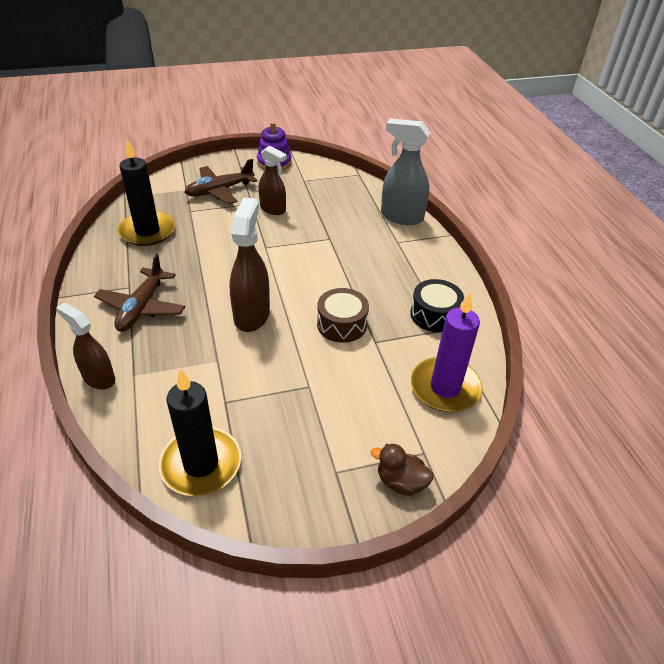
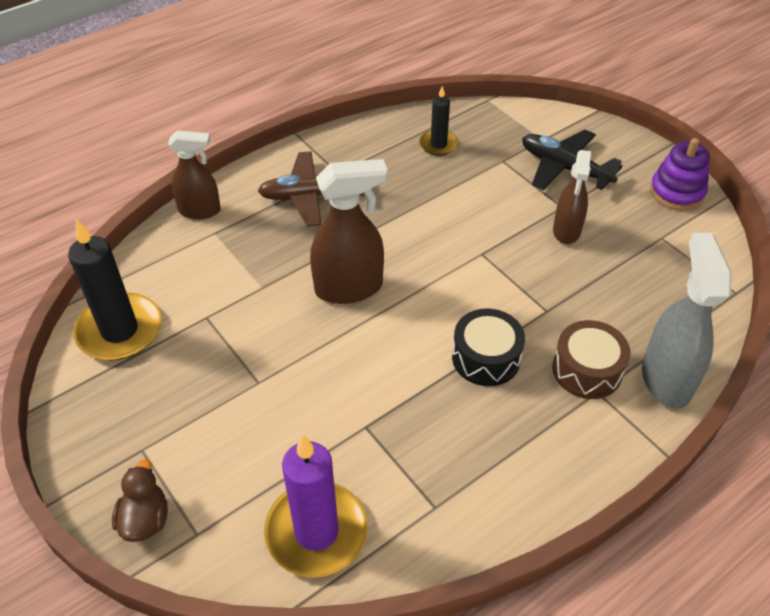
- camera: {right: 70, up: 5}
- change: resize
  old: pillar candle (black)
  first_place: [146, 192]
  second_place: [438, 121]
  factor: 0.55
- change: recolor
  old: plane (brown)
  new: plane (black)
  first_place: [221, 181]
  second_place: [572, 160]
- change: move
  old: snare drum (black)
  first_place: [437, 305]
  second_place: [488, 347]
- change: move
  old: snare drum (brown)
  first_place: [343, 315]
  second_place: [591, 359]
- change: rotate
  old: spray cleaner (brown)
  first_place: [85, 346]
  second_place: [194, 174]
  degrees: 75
----------------
*WORK INSTRUCTIONS:* Transcribe the records verbatim, excluding pictures.

*SOLUTION TO THIS PROBLEM:*
- camera: {right: 70, up: 5}
- change: resize
  old: pillar candle (black)
  first_place: [146, 192]
  second_place: [438, 121]
  factor: 0.55
- change: recolor
  old: plane (brown)
  new: plane (black)
  first_place: [221, 181]
  second_place: [572, 160]
- change: move
  old: snare drum (black)
  first_place: [437, 305]
  second_place: [488, 347]
- change: move
  old: snare drum (brown)
  first_place: [343, 315]
  second_place: [591, 359]
- change: rotate
  old: spray cleaner (brown)
  first_place: [85, 346]
  second_place: [194, 174]
  degrees: 75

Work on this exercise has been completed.